Exercise instructions: Find every line of the listing below that contains the string "kern", treating uppercase and lowercase as different, and copy those lines.

-*-

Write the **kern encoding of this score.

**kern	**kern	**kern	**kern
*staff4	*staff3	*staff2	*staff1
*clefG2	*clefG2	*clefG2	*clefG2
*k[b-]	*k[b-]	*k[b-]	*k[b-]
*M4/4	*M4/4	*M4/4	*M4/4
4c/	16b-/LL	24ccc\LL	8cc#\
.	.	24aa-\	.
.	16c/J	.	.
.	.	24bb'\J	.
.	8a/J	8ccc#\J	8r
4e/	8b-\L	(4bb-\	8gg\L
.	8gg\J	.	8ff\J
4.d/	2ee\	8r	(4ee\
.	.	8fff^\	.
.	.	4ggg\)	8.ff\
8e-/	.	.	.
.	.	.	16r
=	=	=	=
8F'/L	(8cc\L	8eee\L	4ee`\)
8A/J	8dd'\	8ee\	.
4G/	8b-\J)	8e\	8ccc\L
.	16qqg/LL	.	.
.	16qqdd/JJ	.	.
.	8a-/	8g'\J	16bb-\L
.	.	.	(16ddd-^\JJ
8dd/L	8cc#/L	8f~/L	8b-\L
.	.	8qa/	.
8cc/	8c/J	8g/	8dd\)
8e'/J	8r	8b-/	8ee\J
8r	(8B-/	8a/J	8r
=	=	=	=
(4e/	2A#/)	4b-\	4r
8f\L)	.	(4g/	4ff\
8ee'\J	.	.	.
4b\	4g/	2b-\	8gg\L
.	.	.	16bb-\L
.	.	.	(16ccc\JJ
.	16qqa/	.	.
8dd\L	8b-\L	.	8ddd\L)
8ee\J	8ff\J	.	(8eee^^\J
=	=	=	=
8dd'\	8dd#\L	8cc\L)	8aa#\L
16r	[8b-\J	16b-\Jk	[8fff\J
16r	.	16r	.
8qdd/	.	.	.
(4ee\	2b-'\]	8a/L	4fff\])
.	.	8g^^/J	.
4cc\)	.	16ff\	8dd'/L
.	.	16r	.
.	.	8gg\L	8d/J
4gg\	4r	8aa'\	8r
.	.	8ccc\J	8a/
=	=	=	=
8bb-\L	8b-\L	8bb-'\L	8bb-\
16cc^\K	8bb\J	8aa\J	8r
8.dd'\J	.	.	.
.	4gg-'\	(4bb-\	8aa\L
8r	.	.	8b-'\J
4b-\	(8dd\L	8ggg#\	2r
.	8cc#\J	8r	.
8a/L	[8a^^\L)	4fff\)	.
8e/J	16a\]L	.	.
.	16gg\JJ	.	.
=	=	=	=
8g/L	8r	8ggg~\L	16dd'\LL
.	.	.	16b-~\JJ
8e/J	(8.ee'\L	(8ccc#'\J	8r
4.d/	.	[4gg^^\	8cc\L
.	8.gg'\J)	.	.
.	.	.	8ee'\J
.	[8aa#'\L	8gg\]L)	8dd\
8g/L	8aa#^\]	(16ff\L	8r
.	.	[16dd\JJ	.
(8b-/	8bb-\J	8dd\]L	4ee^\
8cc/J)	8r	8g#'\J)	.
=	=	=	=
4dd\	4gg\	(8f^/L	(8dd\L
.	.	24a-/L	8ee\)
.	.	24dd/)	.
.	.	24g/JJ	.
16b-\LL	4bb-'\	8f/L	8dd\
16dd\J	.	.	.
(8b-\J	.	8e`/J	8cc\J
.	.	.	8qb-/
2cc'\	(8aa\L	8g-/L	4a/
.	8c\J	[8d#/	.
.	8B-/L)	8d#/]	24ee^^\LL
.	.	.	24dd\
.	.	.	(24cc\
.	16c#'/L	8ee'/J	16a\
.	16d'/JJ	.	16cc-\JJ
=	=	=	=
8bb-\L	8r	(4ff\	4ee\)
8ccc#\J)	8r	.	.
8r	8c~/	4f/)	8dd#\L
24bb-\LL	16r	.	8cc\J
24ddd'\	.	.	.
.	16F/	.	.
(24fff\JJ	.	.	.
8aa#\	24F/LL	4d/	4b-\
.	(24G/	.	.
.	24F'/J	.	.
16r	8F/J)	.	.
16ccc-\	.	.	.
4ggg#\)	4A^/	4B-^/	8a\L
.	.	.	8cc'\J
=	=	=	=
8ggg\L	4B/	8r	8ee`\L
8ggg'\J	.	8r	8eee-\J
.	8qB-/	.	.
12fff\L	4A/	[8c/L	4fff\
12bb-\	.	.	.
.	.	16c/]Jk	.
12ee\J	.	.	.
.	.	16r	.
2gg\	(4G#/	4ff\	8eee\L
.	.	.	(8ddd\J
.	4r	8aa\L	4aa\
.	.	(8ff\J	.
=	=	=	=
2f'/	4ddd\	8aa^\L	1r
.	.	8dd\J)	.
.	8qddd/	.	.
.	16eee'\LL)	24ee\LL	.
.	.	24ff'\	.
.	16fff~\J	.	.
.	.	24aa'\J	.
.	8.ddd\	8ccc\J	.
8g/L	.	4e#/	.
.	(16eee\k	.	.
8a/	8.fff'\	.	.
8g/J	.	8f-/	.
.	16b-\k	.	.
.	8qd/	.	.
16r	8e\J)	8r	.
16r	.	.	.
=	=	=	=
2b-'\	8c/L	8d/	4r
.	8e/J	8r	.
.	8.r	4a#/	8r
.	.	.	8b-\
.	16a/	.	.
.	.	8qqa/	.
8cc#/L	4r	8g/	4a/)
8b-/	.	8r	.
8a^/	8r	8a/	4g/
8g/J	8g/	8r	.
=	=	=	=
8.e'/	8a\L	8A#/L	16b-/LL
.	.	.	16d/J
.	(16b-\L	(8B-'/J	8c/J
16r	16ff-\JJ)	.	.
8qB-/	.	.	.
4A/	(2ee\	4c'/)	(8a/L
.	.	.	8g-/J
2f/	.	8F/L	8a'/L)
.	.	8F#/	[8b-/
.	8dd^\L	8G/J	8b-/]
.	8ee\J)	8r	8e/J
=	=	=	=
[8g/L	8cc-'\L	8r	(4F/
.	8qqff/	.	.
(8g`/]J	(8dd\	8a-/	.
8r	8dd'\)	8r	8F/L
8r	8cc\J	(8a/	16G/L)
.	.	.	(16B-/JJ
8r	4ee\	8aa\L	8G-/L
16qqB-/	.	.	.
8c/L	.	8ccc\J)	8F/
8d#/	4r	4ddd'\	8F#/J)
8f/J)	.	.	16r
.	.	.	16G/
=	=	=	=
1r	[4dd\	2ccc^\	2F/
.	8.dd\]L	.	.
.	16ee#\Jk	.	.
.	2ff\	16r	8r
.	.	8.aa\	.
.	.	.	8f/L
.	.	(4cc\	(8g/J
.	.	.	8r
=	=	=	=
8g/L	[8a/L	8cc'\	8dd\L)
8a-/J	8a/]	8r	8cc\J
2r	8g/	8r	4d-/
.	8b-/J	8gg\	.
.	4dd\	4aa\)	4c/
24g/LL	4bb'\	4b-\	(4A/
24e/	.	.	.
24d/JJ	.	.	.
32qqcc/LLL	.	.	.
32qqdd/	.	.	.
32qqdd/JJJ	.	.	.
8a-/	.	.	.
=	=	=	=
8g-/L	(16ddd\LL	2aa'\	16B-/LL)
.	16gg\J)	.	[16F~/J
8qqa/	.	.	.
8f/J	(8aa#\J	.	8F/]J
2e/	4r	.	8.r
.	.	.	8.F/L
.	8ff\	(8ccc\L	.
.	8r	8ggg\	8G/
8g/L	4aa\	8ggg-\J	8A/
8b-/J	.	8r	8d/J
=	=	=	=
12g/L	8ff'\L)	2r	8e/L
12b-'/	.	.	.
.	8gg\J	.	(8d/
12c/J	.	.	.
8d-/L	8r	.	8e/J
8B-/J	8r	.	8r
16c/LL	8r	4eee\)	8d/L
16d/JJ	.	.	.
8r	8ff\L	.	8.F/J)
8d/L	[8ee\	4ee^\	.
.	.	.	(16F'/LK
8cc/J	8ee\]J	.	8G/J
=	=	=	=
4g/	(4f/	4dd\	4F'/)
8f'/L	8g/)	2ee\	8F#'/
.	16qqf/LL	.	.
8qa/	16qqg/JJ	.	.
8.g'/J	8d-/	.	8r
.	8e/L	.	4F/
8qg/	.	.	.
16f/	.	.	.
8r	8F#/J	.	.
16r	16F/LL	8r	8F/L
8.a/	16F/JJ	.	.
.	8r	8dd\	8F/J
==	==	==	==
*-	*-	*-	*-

-*-

Answer for this exercise:
Write the **kern encoding of this score.
**kern	**kern	**kern	**kern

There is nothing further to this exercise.